Aim of the task:
Rewrite the stretch from the start of the rows through the line that contains "purple circle at (93, 167): moved", putting "pixels" wherever "px" appears and leaving everything else unchanged.

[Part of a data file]
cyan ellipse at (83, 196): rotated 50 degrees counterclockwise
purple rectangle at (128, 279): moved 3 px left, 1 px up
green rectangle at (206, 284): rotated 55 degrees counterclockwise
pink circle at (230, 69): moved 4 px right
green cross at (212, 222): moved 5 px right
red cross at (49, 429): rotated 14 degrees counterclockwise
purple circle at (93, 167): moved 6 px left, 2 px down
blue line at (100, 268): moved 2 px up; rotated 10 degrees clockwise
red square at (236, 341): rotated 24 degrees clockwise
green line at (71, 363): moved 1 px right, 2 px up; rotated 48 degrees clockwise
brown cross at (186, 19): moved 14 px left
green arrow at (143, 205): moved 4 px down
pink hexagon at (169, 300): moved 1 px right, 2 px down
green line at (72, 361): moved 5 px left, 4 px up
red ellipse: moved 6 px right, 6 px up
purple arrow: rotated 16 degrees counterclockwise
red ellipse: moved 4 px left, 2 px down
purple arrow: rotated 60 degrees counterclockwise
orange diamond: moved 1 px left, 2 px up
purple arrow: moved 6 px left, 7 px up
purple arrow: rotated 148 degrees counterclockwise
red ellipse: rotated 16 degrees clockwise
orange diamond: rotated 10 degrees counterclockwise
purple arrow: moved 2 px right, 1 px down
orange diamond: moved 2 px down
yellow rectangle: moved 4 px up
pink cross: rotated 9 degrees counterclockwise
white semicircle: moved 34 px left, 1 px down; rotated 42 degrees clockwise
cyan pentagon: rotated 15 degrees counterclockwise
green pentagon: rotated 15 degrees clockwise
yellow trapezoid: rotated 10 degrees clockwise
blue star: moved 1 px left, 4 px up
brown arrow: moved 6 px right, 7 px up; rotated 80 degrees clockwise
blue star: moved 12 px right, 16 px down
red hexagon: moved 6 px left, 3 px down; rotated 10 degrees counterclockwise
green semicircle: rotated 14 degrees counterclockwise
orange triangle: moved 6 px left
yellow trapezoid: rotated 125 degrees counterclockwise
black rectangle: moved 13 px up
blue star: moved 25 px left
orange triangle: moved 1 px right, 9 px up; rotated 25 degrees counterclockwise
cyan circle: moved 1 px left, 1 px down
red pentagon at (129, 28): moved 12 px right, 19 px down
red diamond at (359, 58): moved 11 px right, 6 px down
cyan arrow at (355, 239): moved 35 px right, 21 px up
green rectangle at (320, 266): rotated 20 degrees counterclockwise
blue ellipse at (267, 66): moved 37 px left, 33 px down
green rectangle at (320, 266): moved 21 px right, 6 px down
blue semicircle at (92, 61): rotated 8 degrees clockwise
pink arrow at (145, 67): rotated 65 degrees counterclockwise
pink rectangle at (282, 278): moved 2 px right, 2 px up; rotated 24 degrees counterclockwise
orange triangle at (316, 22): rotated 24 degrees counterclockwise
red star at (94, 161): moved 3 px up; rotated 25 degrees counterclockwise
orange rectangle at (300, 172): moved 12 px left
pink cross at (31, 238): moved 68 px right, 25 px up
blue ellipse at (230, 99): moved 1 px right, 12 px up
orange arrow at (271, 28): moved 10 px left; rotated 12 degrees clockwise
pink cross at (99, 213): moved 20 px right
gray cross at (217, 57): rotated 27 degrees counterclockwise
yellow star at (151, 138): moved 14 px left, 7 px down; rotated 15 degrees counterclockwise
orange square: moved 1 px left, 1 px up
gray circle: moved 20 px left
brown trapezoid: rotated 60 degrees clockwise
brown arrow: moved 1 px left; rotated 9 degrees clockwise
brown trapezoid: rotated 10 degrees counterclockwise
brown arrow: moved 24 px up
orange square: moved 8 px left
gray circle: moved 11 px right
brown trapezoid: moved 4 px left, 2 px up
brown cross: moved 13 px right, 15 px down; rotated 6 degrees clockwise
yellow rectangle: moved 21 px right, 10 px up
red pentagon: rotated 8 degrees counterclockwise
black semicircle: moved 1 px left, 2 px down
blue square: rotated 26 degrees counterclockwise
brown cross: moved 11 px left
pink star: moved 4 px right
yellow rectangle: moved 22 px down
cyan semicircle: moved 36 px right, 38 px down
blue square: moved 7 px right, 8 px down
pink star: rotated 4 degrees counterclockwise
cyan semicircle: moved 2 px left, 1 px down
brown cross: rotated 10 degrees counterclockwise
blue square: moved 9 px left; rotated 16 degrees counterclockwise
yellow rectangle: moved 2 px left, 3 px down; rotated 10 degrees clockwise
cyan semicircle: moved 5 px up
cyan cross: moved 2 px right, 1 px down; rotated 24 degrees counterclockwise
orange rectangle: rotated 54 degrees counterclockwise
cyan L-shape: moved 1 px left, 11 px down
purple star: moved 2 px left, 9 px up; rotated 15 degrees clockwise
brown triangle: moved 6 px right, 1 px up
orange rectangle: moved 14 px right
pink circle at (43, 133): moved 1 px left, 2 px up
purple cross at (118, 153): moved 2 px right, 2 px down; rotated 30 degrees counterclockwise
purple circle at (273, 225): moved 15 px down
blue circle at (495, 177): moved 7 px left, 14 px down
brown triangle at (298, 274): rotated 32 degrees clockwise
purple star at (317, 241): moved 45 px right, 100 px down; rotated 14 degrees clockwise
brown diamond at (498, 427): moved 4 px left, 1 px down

Output for this exercise:
cyan ellipse at (83, 196): rotated 50 degrees counterclockwise
purple rectangle at (128, 279): moved 3 pixels left, 1 pixels up
green rectangle at (206, 284): rotated 55 degrees counterclockwise
pink circle at (230, 69): moved 4 pixels right
green cross at (212, 222): moved 5 pixels right
red cross at (49, 429): rotated 14 degrees counterclockwise
purple circle at (93, 167): moved 6 pixels left, 2 pixels down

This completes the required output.